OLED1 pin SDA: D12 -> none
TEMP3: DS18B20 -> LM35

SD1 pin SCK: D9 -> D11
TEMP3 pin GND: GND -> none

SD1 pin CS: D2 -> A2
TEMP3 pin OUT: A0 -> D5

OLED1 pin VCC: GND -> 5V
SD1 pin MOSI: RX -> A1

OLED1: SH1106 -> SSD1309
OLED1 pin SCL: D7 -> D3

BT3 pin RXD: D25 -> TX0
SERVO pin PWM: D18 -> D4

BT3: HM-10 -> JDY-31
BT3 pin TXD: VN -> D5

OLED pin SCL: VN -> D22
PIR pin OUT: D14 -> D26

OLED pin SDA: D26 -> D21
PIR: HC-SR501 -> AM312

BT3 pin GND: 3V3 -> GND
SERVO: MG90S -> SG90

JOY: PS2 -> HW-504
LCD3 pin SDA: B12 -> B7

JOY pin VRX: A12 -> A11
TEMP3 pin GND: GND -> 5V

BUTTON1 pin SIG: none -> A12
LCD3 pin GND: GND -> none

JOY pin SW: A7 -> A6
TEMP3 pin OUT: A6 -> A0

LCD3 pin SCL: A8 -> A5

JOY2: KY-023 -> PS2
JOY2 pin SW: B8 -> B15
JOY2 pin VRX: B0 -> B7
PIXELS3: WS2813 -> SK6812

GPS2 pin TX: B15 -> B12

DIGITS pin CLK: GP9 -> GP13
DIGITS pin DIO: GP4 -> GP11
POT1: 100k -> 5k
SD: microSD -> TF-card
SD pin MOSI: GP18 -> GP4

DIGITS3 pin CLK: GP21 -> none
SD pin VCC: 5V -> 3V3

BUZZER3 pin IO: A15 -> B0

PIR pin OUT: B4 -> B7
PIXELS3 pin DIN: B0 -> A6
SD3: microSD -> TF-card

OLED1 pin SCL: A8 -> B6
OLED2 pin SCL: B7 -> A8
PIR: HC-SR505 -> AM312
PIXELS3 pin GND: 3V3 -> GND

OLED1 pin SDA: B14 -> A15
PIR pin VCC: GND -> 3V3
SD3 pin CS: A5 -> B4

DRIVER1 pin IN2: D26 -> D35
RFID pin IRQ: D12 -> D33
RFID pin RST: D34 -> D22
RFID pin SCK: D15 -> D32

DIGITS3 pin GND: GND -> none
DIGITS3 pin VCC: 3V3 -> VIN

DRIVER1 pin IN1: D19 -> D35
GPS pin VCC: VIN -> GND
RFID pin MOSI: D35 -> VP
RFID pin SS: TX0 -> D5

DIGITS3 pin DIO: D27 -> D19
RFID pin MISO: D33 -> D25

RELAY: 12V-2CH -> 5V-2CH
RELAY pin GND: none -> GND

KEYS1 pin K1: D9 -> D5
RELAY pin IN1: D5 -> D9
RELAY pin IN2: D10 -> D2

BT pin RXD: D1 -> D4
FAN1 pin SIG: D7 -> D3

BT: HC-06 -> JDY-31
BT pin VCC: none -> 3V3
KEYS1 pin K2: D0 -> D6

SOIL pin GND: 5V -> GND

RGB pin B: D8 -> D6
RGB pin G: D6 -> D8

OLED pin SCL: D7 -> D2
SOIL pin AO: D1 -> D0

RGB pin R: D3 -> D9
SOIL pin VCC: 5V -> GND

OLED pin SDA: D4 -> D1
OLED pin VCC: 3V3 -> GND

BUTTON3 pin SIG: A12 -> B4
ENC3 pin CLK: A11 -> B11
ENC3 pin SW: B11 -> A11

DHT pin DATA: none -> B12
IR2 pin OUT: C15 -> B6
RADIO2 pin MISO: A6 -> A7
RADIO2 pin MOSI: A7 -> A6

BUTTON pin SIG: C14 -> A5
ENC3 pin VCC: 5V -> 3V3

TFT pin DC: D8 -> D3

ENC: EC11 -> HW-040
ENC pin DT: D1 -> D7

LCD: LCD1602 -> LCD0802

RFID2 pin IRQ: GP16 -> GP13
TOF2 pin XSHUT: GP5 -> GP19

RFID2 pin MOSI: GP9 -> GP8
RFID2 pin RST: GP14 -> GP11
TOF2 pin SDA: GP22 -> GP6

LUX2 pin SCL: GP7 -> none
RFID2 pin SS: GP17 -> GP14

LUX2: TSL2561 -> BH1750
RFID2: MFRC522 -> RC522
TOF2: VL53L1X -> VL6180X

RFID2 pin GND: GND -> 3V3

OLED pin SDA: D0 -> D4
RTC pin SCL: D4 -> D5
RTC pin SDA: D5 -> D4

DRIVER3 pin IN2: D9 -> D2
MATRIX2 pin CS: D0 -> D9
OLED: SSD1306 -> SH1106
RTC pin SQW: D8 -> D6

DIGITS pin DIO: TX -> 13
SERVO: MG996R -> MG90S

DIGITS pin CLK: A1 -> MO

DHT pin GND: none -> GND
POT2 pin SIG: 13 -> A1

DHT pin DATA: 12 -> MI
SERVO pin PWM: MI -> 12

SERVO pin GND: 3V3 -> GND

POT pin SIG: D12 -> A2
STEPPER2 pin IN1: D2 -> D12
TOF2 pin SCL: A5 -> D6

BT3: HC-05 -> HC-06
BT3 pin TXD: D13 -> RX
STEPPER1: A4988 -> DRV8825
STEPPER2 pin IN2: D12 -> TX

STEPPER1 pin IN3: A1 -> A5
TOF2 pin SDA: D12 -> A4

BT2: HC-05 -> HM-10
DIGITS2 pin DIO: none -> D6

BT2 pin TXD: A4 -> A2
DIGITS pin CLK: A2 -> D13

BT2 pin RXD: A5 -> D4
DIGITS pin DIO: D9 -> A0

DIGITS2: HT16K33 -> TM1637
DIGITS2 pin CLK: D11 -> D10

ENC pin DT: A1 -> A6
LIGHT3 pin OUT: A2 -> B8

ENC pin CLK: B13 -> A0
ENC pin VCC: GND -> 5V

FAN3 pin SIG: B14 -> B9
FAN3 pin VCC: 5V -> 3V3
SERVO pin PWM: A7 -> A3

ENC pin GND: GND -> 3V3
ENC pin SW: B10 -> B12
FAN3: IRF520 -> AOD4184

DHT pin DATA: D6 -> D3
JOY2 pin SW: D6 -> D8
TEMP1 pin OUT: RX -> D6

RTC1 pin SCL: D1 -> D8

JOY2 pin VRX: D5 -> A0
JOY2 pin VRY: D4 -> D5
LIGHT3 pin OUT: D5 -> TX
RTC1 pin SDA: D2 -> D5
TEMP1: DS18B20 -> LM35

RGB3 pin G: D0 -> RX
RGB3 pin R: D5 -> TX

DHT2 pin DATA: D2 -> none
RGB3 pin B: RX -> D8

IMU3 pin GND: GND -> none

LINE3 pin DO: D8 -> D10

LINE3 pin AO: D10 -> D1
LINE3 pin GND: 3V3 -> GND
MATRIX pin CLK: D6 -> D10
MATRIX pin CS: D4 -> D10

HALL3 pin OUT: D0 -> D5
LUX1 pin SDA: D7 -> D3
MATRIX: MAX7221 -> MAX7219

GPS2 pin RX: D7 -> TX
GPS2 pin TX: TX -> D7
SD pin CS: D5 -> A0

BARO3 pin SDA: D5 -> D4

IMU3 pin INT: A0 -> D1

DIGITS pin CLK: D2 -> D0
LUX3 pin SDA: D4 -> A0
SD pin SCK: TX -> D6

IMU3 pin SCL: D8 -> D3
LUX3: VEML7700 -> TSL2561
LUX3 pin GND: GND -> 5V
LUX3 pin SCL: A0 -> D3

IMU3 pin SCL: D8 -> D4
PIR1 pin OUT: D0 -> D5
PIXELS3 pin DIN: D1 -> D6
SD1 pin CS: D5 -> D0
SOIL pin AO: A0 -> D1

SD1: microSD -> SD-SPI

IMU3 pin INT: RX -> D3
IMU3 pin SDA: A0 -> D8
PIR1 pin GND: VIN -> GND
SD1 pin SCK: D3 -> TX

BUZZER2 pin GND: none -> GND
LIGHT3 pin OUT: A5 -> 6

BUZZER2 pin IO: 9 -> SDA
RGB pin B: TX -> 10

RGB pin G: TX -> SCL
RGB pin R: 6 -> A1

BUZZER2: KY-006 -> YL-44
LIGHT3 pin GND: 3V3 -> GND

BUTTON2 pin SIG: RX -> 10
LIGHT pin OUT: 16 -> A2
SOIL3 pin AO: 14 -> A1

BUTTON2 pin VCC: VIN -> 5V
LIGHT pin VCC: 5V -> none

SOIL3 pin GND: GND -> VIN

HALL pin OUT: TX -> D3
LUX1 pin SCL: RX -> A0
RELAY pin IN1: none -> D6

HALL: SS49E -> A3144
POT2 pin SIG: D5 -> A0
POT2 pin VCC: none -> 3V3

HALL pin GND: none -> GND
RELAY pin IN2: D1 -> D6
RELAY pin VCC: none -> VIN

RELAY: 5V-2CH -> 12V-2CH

_ _ _ _ _

> [What needs to be done]:
Every line from the line containing "PIR1 pin GND: VIN -> GND" to the last line of the material above must be repeated exactly, and no other line.

> [Exercise answer]:
PIR1 pin GND: VIN -> GND
SD1 pin SCK: D3 -> TX

BUZZER2 pin GND: none -> GND
LIGHT3 pin OUT: A5 -> 6

BUZZER2 pin IO: 9 -> SDA
RGB pin B: TX -> 10

RGB pin G: TX -> SCL
RGB pin R: 6 -> A1

BUZZER2: KY-006 -> YL-44
LIGHT3 pin GND: 3V3 -> GND

BUTTON2 pin SIG: RX -> 10
LIGHT pin OUT: 16 -> A2
SOIL3 pin AO: 14 -> A1

BUTTON2 pin VCC: VIN -> 5V
LIGHT pin VCC: 5V -> none

SOIL3 pin GND: GND -> VIN

HALL pin OUT: TX -> D3
LUX1 pin SCL: RX -> A0
RELAY pin IN1: none -> D6

HALL: SS49E -> A3144
POT2 pin SIG: D5 -> A0
POT2 pin VCC: none -> 3V3

HALL pin GND: none -> GND
RELAY pin IN2: D1 -> D6
RELAY pin VCC: none -> VIN

RELAY: 5V-2CH -> 12V-2CH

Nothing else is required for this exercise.